SHORT PROBLEM: Lay out the material below as a numbered list with one line per item, leaving out any blank lines.

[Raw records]
☆ ☆ ☆ ☆ ☆ ☆ ☆
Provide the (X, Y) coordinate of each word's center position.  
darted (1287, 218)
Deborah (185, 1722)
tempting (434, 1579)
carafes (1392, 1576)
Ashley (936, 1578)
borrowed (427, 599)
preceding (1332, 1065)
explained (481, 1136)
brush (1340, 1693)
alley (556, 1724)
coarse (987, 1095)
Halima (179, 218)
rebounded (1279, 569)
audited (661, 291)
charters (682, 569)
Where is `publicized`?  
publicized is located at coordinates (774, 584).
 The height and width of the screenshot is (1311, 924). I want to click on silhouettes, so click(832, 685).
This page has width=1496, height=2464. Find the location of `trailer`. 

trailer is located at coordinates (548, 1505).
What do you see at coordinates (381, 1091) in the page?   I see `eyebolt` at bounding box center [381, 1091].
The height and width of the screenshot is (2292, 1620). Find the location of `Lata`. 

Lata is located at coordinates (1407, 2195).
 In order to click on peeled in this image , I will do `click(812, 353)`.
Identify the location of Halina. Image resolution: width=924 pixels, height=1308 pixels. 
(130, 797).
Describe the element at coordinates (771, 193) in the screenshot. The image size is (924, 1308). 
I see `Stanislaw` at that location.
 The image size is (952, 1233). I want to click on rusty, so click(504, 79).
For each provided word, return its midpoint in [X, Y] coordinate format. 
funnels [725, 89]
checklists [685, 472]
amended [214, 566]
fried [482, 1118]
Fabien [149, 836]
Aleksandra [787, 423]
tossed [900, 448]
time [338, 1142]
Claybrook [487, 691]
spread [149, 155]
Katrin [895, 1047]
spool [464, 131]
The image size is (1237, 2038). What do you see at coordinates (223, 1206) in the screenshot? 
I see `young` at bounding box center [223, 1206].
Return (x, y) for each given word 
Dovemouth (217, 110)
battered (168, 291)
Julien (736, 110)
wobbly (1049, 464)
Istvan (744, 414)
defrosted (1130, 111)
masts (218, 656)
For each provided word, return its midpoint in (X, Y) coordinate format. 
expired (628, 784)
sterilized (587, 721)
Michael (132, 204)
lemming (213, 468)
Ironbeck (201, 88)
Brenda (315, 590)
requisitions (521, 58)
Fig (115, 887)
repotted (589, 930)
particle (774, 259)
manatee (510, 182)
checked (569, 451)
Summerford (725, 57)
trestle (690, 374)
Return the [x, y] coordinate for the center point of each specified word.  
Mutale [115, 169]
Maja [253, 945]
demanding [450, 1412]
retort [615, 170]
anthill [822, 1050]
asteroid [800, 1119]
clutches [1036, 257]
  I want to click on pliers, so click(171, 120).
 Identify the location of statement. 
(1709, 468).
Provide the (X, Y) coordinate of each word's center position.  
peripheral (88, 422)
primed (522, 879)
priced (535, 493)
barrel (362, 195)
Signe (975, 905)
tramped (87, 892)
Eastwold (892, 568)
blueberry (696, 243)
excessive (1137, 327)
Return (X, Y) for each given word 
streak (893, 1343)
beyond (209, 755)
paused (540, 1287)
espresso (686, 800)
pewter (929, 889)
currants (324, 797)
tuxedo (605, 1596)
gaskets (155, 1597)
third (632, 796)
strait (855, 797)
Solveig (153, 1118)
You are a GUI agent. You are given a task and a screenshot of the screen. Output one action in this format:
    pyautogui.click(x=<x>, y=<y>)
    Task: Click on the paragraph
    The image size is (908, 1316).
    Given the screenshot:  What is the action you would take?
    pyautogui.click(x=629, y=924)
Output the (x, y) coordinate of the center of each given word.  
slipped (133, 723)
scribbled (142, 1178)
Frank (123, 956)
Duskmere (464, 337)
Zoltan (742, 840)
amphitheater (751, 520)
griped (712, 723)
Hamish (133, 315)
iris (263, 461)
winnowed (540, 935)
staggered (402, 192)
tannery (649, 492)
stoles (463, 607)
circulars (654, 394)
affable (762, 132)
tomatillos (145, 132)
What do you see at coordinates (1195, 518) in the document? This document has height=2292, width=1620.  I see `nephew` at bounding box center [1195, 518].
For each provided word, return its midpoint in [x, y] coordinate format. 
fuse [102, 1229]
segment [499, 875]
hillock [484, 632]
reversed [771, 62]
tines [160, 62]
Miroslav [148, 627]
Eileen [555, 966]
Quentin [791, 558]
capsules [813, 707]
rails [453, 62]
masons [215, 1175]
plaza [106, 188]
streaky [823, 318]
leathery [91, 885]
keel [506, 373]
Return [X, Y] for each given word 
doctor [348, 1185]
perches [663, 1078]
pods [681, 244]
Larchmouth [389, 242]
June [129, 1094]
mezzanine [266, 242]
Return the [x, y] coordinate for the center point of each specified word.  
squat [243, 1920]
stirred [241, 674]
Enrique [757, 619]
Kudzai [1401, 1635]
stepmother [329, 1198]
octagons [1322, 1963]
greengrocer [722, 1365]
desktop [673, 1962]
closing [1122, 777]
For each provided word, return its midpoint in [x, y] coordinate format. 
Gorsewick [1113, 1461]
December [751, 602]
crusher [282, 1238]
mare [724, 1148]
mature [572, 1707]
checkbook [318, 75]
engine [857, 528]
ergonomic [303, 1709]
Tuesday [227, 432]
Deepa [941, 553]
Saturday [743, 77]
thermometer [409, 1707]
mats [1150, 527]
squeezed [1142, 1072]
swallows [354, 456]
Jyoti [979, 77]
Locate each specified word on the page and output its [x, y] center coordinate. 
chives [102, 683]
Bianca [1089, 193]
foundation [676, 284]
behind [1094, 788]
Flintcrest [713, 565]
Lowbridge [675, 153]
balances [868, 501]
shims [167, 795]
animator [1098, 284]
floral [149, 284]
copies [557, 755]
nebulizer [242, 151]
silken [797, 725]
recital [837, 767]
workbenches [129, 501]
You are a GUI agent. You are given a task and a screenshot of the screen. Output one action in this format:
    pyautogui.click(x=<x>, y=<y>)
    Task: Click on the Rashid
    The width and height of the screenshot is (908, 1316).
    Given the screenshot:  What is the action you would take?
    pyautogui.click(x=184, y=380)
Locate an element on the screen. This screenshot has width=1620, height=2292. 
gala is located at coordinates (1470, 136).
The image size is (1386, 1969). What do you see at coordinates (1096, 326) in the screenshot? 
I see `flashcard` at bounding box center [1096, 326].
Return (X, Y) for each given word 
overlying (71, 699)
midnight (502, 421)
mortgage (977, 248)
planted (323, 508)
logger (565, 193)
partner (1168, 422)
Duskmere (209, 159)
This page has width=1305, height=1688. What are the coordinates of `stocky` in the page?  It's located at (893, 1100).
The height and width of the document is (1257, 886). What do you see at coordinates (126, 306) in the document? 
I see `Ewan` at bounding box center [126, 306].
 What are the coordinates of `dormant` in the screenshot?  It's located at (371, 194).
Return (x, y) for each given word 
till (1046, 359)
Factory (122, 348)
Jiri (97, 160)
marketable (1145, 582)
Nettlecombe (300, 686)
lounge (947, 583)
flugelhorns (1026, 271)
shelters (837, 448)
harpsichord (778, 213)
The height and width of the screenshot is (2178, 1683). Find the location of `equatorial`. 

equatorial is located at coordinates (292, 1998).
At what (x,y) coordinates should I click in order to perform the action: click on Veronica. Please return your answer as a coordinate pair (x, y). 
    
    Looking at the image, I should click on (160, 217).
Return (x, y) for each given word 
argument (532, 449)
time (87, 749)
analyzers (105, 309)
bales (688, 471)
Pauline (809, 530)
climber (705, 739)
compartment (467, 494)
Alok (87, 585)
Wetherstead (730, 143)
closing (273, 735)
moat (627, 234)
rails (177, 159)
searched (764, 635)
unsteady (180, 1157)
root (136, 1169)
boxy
☆ ☆ ☆ ☆ ☆ ☆ ☆
CORRECT ANSWER:
1. Provide the (X, Y) coordinate of each word's center position.  
2. darted (1287, 218)
3. Deborah (185, 1722)
4. tempting (434, 1579)
5. carafes (1392, 1576)
6. Ashley (936, 1578)
7. borrowed (427, 599)
8. preceding (1332, 1065)
9. explained (481, 1136)
10. brush (1340, 1693)
11. alley (556, 1724)
12. coarse (987, 1095)
13. Halima (179, 218)
14. rebounded (1279, 569)
15. audited (661, 291)
16. charters (682, 569)
17. Where is `publicized`?  
18. publicized is located at coordinates (774, 584).
19.  The height and width of the screenshot is (1311, 924). I want to click on silhouettes, so click(832, 685).
20. This page has width=1496, height=2464. Find the location of `trailer`. 
21. trailer is located at coordinates (548, 1505).
22. What do you see at coordinates (381, 1091) in the page?   I see `eyebolt` at bounding box center [381, 1091].
23. The height and width of the screenshot is (2292, 1620). Find the location of `Lata`. 
24. Lata is located at coordinates (1407, 2195).
25.  In order to click on peeled in this image , I will do `click(812, 353)`.
26. Identify the location of Halina. Image resolution: width=924 pixels, height=1308 pixels. 
27. (130, 797).
28. Describe the element at coordinates (771, 193) in the screenshot. The image size is (924, 1308). 
29. I see `Stanislaw` at that location.
30.  The image size is (952, 1233). I want to click on rusty, so click(504, 79).
31. For each provided word, return its midpoint in [X, Y] coordinate format. 
32. funnels [725, 89]
33. checklists [685, 472]
34. amended [214, 566]
35. fried [482, 1118]
36. Fabien [149, 836]
37. Aleksandra [787, 423]
38. tossed [900, 448]
39. time [338, 1142]
40. Claybrook [487, 691]
41. spread [149, 155]
42. Katrin [895, 1047]
43. spool [464, 131]
44. The image size is (1237, 2038). What do you see at coordinates (223, 1206) in the screenshot? 
45. I see `young` at bounding box center [223, 1206].
46. Return (x, y) for each given word 
47. Dovemouth (217, 110)
48. battered (168, 291)
49. Julien (736, 110)
50. wobbly (1049, 464)
51. Istvan (744, 414)
52. defrosted (1130, 111)
53. masts (218, 656)
54. For each provided word, return its midpoint in (X, Y) coordinate format. 
55. expired (628, 784)
56. sterilized (587, 721)
57. Michael (132, 204)
58. lemming (213, 468)
59. Ironbeck (201, 88)
60. Brenda (315, 590)
61. requisitions (521, 58)
62. Fig (115, 887)
63. repotted (589, 930)
64. particle (774, 259)
65. manatee (510, 182)
66. checked (569, 451)
67. Summerford (725, 57)
68. trestle (690, 374)
69. Return the [x, y] coordinate for the center point of each specified word.  
70. Mutale [115, 169]
71. Maja [253, 945]
72. demanding [450, 1412]
73. retort [615, 170]
74. anthill [822, 1050]
75. asteroid [800, 1119]
76. clutches [1036, 257]
77.   I want to click on pliers, so click(171, 120).
78.  Identify the location of statement. 
79. (1709, 468).
80. Provide the (X, Y) coordinate of each word's center position.  
81. peripheral (88, 422)
82. primed (522, 879)
83. priced (535, 493)
84. barrel (362, 195)
85. Signe (975, 905)
86. tramped (87, 892)
87. Eastwold (892, 568)
88. blueberry (696, 243)
89. excessive (1137, 327)
90. Return (X, Y) for each given word 
91. streak (893, 1343)
92. beyond (209, 755)
93. paused (540, 1287)
94. espresso (686, 800)
95. pewter (929, 889)
96. currants (324, 797)
97. tuxedo (605, 1596)
98. gaskets (155, 1597)
99. third (632, 796)
100. strait (855, 797)
101. Solveig (153, 1118)
102. You are a GUI agent. You are given a task and a screenshot of the screen. Output one action in this format:
103.     pyautogui.click(x=<x>, y=<y>)
104.     Task: Click on the paragraph
105.     The image size is (908, 1316).
106.     Given the screenshot:  What is the action you would take?
107.     pyautogui.click(x=629, y=924)
108. Output the (x, y) coordinate of the center of each given word.  
109. slipped (133, 723)
110. scribbled (142, 1178)
111. Frank (123, 956)
112. Duskmere (464, 337)
113. Zoltan (742, 840)
114. amphitheater (751, 520)
115. griped (712, 723)
116. Hamish (133, 315)
117. iris (263, 461)
118. winnowed (540, 935)
119. staggered (402, 192)
120. tannery (649, 492)
121. stoles (463, 607)
122. circulars (654, 394)
123. affable (762, 132)
124. tomatillos (145, 132)
125. What do you see at coordinates (1195, 518) in the document? This document has height=2292, width=1620.  I see `nephew` at bounding box center [1195, 518].
126. For each provided word, return its midpoint in [x, y] coordinate format. 
127. fuse [102, 1229]
128. segment [499, 875]
129. hillock [484, 632]
130. reversed [771, 62]
131. tines [160, 62]
132. Miroslav [148, 627]
133. Eileen [555, 966]
134. Quentin [791, 558]
135. capsules [813, 707]
136. rails [453, 62]
137. masons [215, 1175]
138. plaza [106, 188]
139. streaky [823, 318]
140. leathery [91, 885]
141. keel [506, 373]
142. Return [X, Y] for each given word 
143. doctor [348, 1185]
144. perches [663, 1078]
145. pods [681, 244]
146. Larchmouth [389, 242]
147. June [129, 1094]
148. mezzanine [266, 242]
149. Return the [x, y] coordinate for the center point of each specified word.  
150. squat [243, 1920]
151. stirred [241, 674]
152. Enrique [757, 619]
153. Kudzai [1401, 1635]
154. stepmother [329, 1198]
155. octagons [1322, 1963]
156. greengrocer [722, 1365]
157. desktop [673, 1962]
158. closing [1122, 777]
159. For each provided word, return its midpoint in [x, y] coordinate format. 
160. Gorsewick [1113, 1461]
161. December [751, 602]
162. crusher [282, 1238]
163. mare [724, 1148]
164. mature [572, 1707]
165. checkbook [318, 75]
166. engine [857, 528]
167. ergonomic [303, 1709]
168. Tuesday [227, 432]
169. Deepa [941, 553]
170. Saturday [743, 77]
171. thermometer [409, 1707]
172. mats [1150, 527]
173. squeezed [1142, 1072]
174. swallows [354, 456]
175. Jyoti [979, 77]
176. Locate each specified word on the page and output its [x, y] center coordinate. 
177. chives [102, 683]
178. Bianca [1089, 193]
179. foundation [676, 284]
180. behind [1094, 788]
181. Flintcrest [713, 565]
182. Lowbridge [675, 153]
183. balances [868, 501]
184. shims [167, 795]
185. animator [1098, 284]
186. floral [149, 284]
187. copies [557, 755]
188. nebulizer [242, 151]
189. silken [797, 725]
190. recital [837, 767]
191. workbenches [129, 501]
192. You are a GUI agent. You are given a task and a screenshot of the screen. Output one action in this format:
193.     pyautogui.click(x=<x>, y=<y>)
194.     Task: Click on the Rashid
195.     The width and height of the screenshot is (908, 1316).
196.     Given the screenshot:  What is the action you would take?
197.     pyautogui.click(x=184, y=380)
198. Locate an element on the screen. This screenshot has width=1620, height=2292. 
199. gala is located at coordinates (1470, 136).
200. The image size is (1386, 1969). What do you see at coordinates (1096, 326) in the screenshot? 
201. I see `flashcard` at bounding box center [1096, 326].
202. Return (X, Y) for each given word 
203. overlying (71, 699)
204. midnight (502, 421)
205. mortgage (977, 248)
206. planted (323, 508)
207. logger (565, 193)
208. partner (1168, 422)
209. Duskmere (209, 159)
210. This page has width=1305, height=1688. What are the coordinates of `stocky` in the page?  It's located at (893, 1100).
211. The height and width of the document is (1257, 886). What do you see at coordinates (126, 306) in the document? 
212. I see `Ewan` at bounding box center [126, 306].
213.  What are the coordinates of `dormant` in the screenshot?  It's located at (371, 194).
214. Return (x, y) for each given word 
215. till (1046, 359)
216. Factory (122, 348)
217. Jiri (97, 160)
218. marketable (1145, 582)
219. Nettlecombe (300, 686)
220. lounge (947, 583)
221. flugelhorns (1026, 271)
222. shelters (837, 448)
223. harpsichord (778, 213)
224. The height and width of the screenshot is (2178, 1683). Find the location of `equatorial`. 
225. equatorial is located at coordinates (292, 1998).
226. At what (x,y) coordinates should I click in order to perform the action: click on Veronica. Please return your answer as a coordinate pair (x, y). 
227.     Looking at the image, I should click on (160, 217).
228. Return (x, y) for each given word 
229. argument (532, 449)
230. time (87, 749)
231. analyzers (105, 309)
232. bales (688, 471)
233. Pauline (809, 530)
234. climber (705, 739)
235. compartment (467, 494)
236. Alok (87, 585)
237. Wetherstead (730, 143)
238. closing (273, 735)
239. moat (627, 234)
240. rails (177, 159)
241. searched (764, 635)
242. unsteady (180, 1157)
243. root (136, 1169)
244. boxy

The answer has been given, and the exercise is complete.